- **Work order**:
For the entries below, return every line from the top through the line with "(1023, 201) = (787, 415): none" exactly as it stands, omitting pictures.

Provided information: Begin

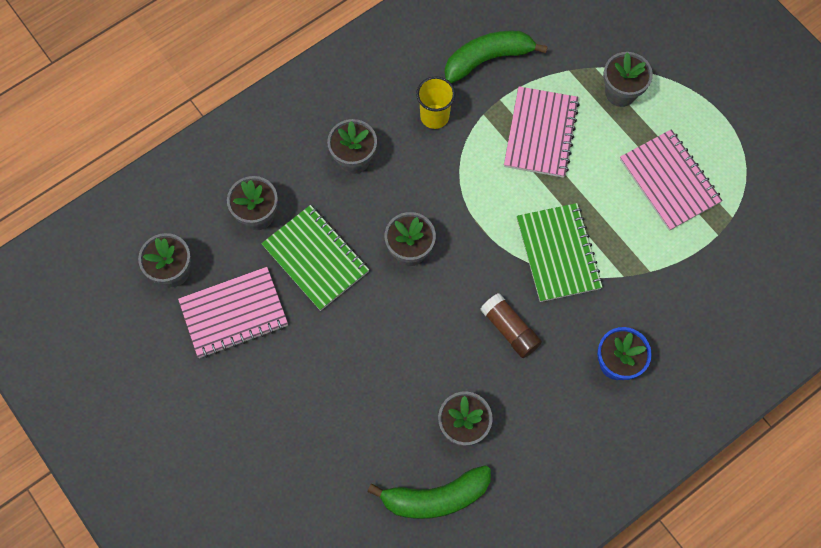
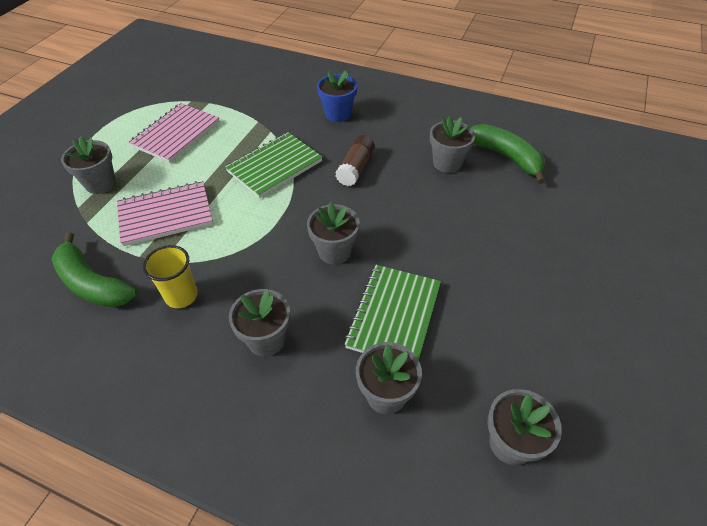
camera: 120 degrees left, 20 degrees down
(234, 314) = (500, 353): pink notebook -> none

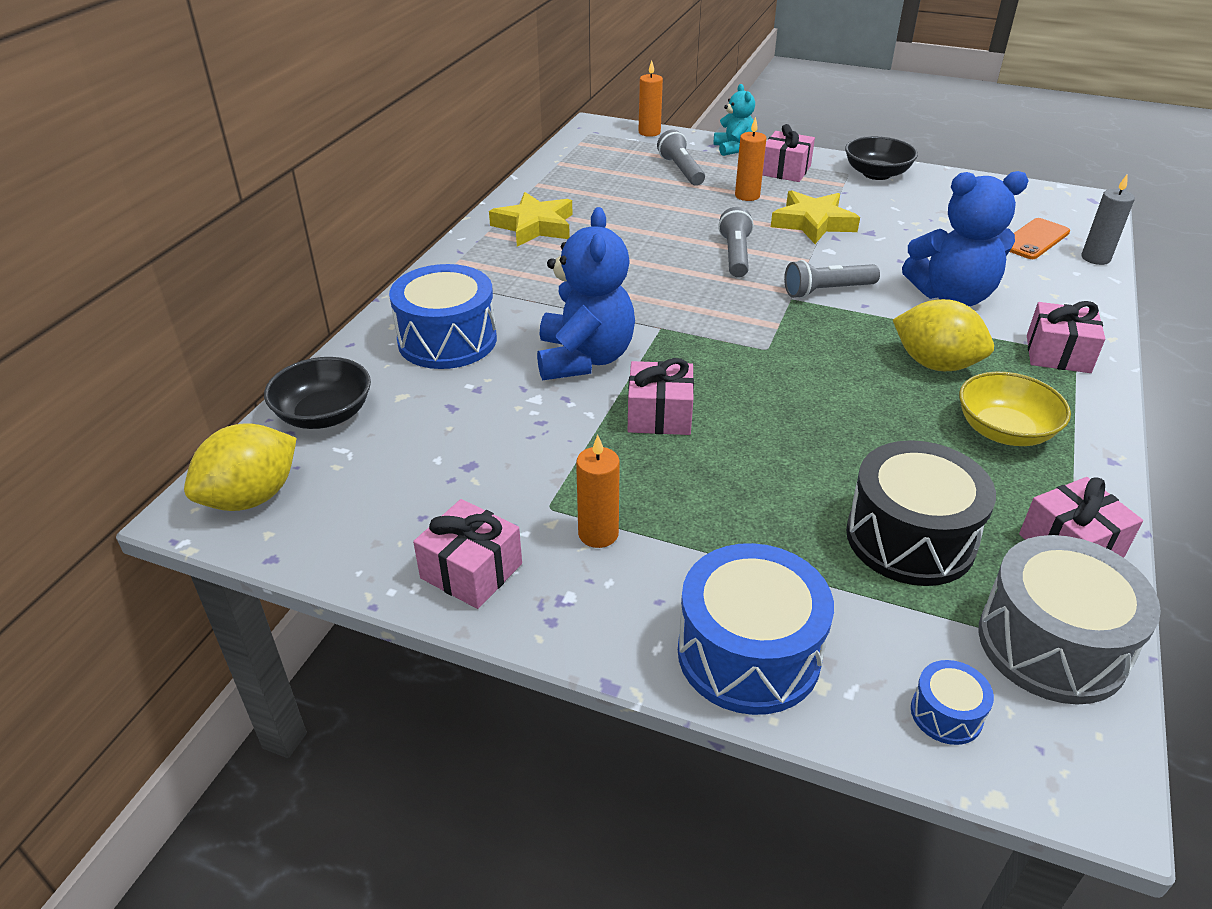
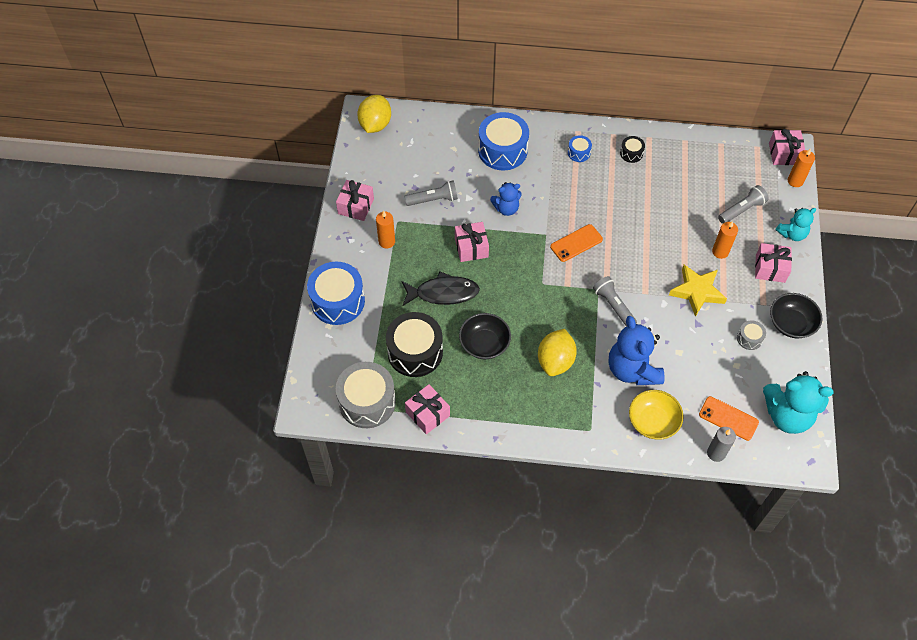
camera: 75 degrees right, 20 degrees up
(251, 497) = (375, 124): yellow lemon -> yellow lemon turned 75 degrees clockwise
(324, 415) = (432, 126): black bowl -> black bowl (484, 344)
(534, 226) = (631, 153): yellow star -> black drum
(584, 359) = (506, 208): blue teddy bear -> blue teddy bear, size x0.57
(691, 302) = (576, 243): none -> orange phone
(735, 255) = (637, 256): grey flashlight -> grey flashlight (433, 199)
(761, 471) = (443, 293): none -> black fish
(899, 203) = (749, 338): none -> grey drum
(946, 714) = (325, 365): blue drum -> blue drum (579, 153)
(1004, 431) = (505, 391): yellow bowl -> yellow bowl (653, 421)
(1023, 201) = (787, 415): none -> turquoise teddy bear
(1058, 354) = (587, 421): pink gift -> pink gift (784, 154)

Provided information: End

- **Task solution**:
camera: 120 degrees left, 20 degrees down
(234, 314) = (500, 353): pink notebook -> none

camera: 75 degrees right, 20 degrees up
(251, 497) = (375, 124): yellow lemon -> yellow lemon turned 75 degrees clockwise
(324, 415) = (432, 126): black bowl -> black bowl (484, 344)
(534, 226) = (631, 153): yellow star -> black drum
(584, 359) = (506, 208): blue teddy bear -> blue teddy bear, size x0.57
(691, 302) = (576, 243): none -> orange phone
(735, 255) = (637, 256): grey flashlight -> grey flashlight (433, 199)
(761, 471) = (443, 293): none -> black fish
(899, 203) = (749, 338): none -> grey drum
(946, 714) = (325, 365): blue drum -> blue drum (579, 153)
(1004, 431) = (505, 391): yellow bowl -> yellow bowl (653, 421)
(1023, 201) = (787, 415): none -> turquoise teddy bear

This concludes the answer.